Exercise directions :: Using the records below, find every line that includes "plus" and copy it.

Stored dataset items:
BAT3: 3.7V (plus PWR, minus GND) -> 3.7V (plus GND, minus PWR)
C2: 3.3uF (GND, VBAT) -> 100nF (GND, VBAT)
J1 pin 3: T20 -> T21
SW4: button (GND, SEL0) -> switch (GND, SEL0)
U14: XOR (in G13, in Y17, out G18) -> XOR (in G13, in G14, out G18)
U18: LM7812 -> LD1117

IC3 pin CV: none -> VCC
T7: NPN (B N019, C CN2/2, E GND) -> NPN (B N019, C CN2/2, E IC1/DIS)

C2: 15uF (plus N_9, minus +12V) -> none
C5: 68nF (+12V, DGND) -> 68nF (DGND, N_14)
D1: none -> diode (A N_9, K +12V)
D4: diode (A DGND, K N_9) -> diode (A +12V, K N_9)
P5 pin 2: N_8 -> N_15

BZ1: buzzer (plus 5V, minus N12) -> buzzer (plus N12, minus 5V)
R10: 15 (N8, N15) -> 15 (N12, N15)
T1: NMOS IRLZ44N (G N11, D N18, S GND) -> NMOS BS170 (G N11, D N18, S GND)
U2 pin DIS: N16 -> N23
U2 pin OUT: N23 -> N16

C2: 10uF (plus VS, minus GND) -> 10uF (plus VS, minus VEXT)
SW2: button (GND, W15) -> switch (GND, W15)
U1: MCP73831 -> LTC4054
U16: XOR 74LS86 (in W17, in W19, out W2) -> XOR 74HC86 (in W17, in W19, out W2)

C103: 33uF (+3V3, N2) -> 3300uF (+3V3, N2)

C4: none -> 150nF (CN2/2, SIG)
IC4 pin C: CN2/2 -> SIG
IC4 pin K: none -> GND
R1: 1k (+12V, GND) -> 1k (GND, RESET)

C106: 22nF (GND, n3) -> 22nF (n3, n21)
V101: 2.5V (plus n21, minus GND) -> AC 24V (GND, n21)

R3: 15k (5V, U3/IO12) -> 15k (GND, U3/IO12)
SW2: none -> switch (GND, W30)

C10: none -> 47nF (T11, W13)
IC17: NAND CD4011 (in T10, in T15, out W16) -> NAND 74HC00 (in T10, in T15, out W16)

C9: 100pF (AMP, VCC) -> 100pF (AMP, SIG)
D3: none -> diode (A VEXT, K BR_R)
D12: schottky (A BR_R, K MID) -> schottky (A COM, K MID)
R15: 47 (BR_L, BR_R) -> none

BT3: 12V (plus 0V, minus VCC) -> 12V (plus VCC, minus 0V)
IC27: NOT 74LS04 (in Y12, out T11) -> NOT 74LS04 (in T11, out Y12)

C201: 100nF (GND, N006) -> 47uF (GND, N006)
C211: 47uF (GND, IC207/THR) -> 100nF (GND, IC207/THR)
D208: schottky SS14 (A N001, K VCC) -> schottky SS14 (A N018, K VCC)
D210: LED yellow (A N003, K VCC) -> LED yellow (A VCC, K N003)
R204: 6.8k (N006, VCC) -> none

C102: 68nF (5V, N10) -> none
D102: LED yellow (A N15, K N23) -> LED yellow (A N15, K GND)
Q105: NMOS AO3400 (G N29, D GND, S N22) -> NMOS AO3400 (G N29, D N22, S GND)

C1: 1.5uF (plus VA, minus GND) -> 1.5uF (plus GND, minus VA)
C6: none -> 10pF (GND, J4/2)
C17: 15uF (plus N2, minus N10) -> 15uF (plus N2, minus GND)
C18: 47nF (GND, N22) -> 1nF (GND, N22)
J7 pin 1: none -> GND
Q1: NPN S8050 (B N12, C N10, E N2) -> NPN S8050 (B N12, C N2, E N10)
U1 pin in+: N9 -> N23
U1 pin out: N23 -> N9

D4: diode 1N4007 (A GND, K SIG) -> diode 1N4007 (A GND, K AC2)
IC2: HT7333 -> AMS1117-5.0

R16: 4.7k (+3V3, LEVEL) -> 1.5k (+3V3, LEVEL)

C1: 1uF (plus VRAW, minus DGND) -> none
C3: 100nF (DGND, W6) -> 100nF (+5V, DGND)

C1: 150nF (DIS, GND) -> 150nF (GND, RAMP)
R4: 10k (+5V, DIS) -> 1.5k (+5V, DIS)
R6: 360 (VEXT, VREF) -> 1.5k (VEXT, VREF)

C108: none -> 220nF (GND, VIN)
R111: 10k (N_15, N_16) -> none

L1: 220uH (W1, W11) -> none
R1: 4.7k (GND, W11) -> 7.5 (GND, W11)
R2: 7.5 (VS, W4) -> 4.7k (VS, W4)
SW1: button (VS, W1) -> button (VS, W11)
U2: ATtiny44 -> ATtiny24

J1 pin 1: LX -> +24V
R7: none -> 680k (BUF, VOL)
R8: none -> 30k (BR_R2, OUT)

Solution for this task ::
BAT3: 3.7V (plus PWR, minus GND) -> 3.7V (plus GND, minus PWR)
C2: 15uF (plus N_9, minus +12V) -> none
BZ1: buzzer (plus 5V, minus N12) -> buzzer (plus N12, minus 5V)
C2: 10uF (plus VS, minus GND) -> 10uF (plus VS, minus VEXT)
V101: 2.5V (plus n21, minus GND) -> AC 24V (GND, n21)
BT3: 12V (plus 0V, minus VCC) -> 12V (plus VCC, minus 0V)
C1: 1.5uF (plus VA, minus GND) -> 1.5uF (plus GND, minus VA)
C17: 15uF (plus N2, minus N10) -> 15uF (plus N2, minus GND)
C1: 1uF (plus VRAW, minus DGND) -> none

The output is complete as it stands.